| What is expected |
Everything from the line containing "(491, 563) = (440, 396): blue" through the end of the entries below must be set down exactly, and nothing else.

| Recorded information |
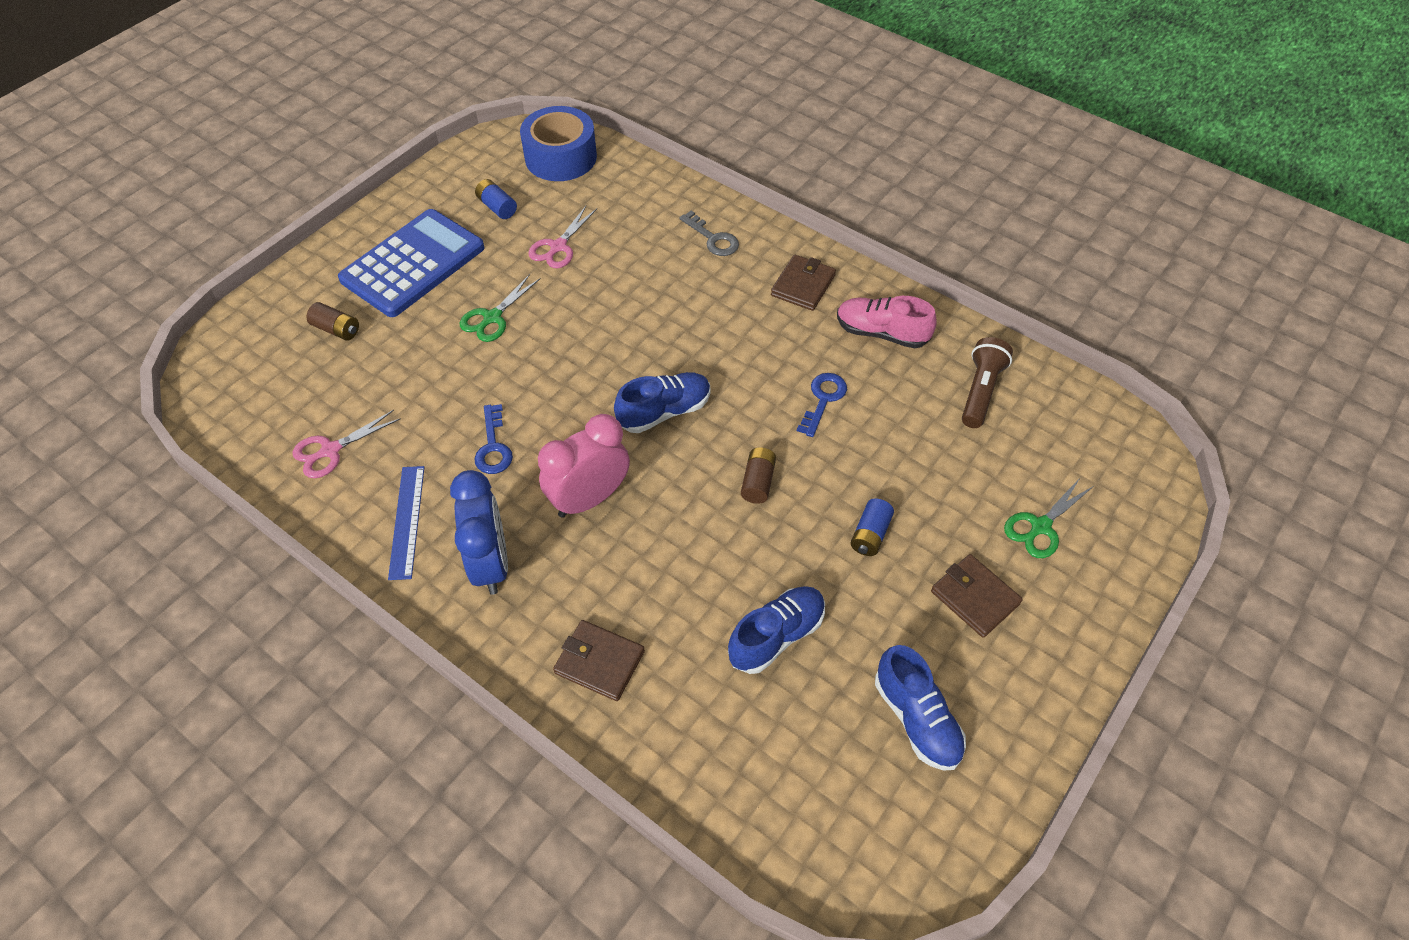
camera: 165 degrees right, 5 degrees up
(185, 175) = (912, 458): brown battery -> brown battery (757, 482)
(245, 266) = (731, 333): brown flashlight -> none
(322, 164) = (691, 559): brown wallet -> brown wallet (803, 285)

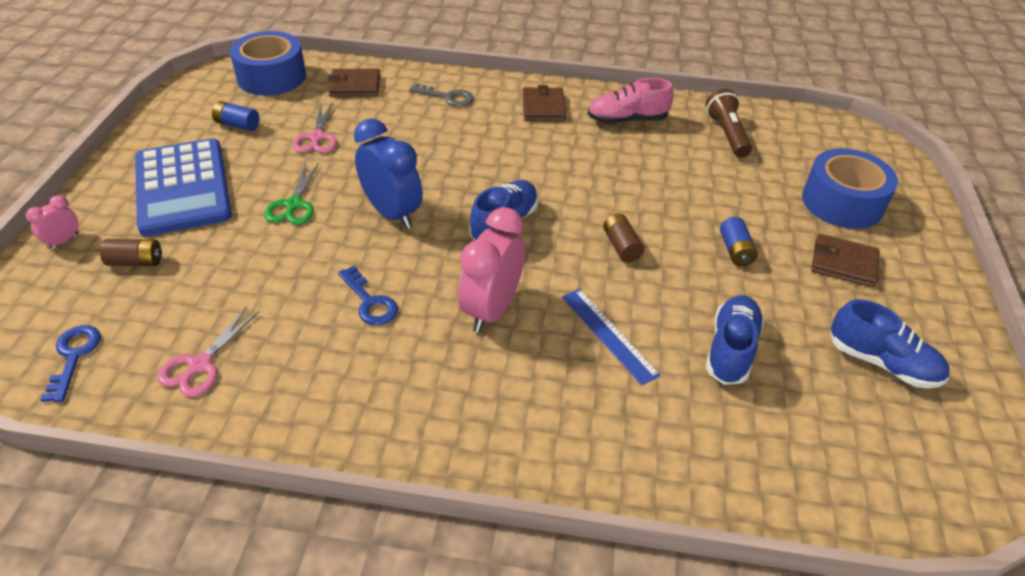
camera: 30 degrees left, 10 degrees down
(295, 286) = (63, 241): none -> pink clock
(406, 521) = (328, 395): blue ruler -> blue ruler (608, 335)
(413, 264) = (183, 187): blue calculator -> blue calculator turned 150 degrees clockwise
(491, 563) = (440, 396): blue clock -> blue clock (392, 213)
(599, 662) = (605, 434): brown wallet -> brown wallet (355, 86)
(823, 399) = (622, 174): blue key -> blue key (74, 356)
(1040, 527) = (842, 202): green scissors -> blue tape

| Reply |
(491, 563) = (440, 396): blue clock -> blue clock (392, 213)
(599, 662) = (605, 434): brown wallet -> brown wallet (355, 86)
(823, 399) = (622, 174): blue key -> blue key (74, 356)
(1040, 527) = (842, 202): green scissors -> blue tape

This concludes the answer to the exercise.